The entries below contain a line with "RELAY pin IN1: D32 -> D18" and a line with "KEYS pin K1: 6 -> 14". Quote exactly those two lines and all lines between them.

====== Source information ======

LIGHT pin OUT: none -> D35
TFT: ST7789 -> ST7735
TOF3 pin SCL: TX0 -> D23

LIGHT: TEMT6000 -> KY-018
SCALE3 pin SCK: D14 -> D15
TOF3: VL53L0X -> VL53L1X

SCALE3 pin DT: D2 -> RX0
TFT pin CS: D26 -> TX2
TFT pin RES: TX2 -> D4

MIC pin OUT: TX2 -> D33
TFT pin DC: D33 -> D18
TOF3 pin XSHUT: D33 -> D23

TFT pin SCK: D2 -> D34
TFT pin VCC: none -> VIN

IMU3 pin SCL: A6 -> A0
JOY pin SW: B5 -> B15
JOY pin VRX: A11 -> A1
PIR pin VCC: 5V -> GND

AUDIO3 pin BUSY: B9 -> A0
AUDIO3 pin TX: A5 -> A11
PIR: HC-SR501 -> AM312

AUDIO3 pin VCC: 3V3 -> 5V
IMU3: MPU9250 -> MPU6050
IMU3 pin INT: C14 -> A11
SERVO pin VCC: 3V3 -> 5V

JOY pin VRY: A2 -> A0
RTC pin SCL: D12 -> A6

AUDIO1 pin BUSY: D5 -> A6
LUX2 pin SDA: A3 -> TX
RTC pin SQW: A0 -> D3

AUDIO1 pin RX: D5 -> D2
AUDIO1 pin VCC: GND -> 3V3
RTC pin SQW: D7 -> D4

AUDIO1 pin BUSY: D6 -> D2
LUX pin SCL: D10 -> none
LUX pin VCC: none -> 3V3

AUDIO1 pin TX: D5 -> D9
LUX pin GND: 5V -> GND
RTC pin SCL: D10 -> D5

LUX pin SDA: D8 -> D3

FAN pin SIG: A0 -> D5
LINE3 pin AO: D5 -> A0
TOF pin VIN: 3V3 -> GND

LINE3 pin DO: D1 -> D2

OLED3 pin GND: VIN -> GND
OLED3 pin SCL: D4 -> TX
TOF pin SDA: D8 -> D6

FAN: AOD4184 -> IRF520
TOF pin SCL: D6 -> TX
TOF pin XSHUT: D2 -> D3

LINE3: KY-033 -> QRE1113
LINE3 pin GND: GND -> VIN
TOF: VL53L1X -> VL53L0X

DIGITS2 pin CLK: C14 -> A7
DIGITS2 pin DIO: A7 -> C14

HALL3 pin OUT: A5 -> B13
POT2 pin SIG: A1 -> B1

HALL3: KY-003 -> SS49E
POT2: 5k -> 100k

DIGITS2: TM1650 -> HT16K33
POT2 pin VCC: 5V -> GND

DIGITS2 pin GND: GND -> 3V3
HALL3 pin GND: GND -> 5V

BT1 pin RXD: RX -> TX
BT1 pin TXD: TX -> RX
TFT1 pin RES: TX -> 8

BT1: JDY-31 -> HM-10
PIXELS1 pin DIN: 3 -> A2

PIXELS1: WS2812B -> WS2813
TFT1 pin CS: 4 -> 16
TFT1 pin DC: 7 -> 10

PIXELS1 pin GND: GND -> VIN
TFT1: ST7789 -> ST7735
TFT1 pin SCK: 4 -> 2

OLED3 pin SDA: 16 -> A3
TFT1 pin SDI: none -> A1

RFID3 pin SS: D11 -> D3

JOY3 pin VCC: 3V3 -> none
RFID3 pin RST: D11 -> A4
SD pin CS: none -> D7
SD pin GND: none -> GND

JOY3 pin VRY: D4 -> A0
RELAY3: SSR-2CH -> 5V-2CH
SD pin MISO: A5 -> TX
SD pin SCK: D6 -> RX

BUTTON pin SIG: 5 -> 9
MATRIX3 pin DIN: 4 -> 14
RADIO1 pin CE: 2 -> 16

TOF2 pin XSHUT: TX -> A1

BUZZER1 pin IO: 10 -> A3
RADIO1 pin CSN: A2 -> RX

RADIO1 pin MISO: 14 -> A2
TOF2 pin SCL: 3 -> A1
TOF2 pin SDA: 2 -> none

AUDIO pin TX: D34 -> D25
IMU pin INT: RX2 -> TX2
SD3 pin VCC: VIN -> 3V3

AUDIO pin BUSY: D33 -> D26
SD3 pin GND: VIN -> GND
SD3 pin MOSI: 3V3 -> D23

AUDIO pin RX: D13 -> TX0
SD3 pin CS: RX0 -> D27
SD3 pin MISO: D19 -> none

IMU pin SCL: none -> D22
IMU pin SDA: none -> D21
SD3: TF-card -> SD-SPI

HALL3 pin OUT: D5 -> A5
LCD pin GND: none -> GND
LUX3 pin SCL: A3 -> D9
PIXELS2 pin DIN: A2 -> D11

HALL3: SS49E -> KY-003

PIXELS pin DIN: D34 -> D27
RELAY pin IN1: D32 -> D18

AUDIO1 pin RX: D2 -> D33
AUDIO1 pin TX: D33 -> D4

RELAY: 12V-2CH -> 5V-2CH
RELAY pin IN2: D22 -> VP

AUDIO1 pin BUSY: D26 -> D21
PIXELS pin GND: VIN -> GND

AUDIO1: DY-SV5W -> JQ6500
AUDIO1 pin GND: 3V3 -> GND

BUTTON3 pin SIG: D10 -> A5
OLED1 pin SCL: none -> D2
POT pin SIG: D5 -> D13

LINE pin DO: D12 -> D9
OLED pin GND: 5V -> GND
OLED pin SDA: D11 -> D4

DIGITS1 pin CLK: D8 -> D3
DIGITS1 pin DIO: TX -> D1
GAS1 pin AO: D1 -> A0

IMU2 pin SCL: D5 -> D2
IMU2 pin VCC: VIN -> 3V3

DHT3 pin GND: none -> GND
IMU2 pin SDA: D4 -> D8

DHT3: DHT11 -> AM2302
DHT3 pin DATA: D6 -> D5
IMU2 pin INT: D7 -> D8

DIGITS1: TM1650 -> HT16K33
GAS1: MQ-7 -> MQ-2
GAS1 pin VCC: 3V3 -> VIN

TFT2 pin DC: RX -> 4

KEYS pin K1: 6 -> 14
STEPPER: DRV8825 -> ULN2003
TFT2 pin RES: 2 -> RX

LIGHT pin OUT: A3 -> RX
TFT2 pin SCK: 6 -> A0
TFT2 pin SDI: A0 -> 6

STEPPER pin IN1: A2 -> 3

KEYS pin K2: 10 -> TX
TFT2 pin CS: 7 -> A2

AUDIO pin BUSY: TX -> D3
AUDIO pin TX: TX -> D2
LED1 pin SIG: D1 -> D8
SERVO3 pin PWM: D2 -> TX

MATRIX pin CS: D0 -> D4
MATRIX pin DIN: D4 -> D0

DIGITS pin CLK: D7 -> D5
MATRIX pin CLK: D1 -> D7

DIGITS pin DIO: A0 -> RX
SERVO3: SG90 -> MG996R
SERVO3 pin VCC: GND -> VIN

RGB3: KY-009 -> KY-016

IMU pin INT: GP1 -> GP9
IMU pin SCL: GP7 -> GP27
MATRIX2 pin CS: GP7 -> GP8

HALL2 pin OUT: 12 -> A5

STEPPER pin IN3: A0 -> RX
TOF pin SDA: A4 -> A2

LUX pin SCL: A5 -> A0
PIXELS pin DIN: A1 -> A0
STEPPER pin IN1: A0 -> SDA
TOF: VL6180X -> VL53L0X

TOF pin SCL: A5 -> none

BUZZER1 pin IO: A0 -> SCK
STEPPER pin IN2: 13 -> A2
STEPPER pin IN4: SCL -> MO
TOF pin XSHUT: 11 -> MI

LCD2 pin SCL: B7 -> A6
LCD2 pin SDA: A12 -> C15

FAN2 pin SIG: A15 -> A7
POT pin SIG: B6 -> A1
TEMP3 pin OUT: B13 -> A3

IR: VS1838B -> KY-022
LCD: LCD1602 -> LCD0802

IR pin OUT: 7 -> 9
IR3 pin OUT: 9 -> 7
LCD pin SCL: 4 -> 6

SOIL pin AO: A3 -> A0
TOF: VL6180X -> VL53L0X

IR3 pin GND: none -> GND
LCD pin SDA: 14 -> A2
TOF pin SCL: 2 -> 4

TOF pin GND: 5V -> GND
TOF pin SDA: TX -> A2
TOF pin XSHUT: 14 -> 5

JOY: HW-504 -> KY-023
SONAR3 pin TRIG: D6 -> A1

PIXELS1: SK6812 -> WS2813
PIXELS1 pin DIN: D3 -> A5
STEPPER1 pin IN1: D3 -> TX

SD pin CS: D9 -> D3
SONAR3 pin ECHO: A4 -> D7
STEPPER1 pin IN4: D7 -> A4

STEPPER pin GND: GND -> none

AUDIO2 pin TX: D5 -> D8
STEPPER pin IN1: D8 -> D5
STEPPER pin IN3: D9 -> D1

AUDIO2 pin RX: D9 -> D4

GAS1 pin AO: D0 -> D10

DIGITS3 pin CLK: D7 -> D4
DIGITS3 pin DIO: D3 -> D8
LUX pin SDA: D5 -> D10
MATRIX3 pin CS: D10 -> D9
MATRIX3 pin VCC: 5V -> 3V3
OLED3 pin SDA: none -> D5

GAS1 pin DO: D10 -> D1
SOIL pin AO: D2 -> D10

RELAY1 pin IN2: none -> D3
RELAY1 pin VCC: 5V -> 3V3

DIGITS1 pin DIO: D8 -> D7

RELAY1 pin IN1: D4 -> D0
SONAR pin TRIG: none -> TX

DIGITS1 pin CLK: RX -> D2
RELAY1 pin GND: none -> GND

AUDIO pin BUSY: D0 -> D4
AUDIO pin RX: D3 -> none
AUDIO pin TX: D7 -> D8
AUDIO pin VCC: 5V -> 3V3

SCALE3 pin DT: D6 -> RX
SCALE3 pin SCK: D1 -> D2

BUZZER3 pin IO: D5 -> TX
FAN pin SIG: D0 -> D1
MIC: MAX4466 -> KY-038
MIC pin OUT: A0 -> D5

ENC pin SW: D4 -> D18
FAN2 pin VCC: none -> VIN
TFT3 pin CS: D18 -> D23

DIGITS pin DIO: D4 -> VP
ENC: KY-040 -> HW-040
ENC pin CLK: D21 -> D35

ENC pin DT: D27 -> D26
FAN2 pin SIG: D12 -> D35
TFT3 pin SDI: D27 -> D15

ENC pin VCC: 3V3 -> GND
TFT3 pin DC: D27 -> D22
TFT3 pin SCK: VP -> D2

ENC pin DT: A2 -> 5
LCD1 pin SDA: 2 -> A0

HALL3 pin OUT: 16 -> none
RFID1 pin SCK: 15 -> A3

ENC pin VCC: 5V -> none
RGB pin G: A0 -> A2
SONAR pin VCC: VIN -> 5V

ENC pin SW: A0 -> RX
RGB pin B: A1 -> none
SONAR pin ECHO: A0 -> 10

======

*Written response*
RELAY pin IN1: D32 -> D18

AUDIO1 pin RX: D2 -> D33
AUDIO1 pin TX: D33 -> D4

RELAY: 12V-2CH -> 5V-2CH
RELAY pin IN2: D22 -> VP

AUDIO1 pin BUSY: D26 -> D21
PIXELS pin GND: VIN -> GND

AUDIO1: DY-SV5W -> JQ6500
AUDIO1 pin GND: 3V3 -> GND

BUTTON3 pin SIG: D10 -> A5
OLED1 pin SCL: none -> D2
POT pin SIG: D5 -> D13

LINE pin DO: D12 -> D9
OLED pin GND: 5V -> GND
OLED pin SDA: D11 -> D4

DIGITS1 pin CLK: D8 -> D3
DIGITS1 pin DIO: TX -> D1
GAS1 pin AO: D1 -> A0

IMU2 pin SCL: D5 -> D2
IMU2 pin VCC: VIN -> 3V3

DHT3 pin GND: none -> GND
IMU2 pin SDA: D4 -> D8

DHT3: DHT11 -> AM2302
DHT3 pin DATA: D6 -> D5
IMU2 pin INT: D7 -> D8

DIGITS1: TM1650 -> HT16K33
GAS1: MQ-7 -> MQ-2
GAS1 pin VCC: 3V3 -> VIN

TFT2 pin DC: RX -> 4

KEYS pin K1: 6 -> 14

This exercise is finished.